◆ What is expected
Without including any pictures, copy each entry below exactly.

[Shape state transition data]
▼

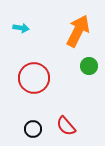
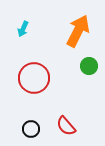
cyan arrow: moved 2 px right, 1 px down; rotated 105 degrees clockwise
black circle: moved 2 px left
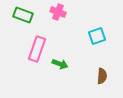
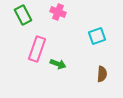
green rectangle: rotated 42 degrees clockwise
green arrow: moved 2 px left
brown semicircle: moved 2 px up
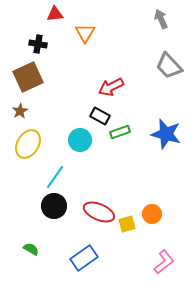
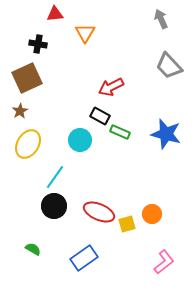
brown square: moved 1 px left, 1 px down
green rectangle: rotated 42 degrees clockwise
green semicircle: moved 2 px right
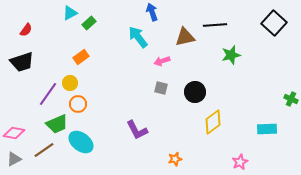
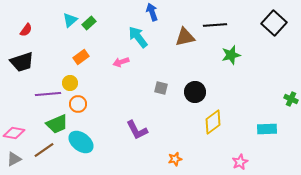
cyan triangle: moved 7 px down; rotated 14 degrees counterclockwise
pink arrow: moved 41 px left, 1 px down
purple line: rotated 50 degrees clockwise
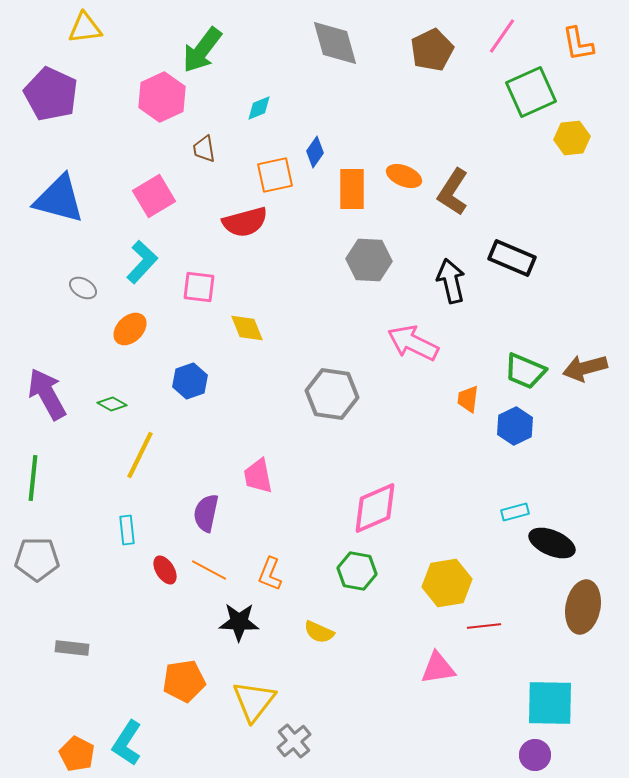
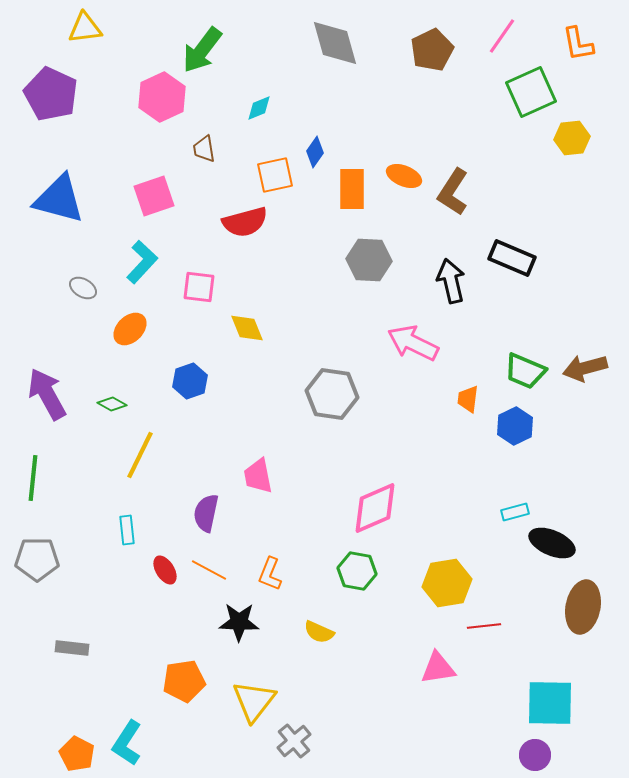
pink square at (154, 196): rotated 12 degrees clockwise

▲

◆ Answer for the task
cyan arrow: moved 2 px right, 1 px down; rotated 105 degrees clockwise
black circle: moved 2 px left
green rectangle: rotated 42 degrees clockwise
green arrow: moved 2 px left
brown semicircle: moved 2 px up
brown square: moved 1 px left, 1 px down
green rectangle: rotated 42 degrees clockwise
green semicircle: moved 2 px right
cyan triangle: moved 7 px down; rotated 14 degrees counterclockwise
pink arrow: moved 41 px left, 1 px down
purple line: rotated 50 degrees clockwise
pink square at (154, 196): rotated 12 degrees clockwise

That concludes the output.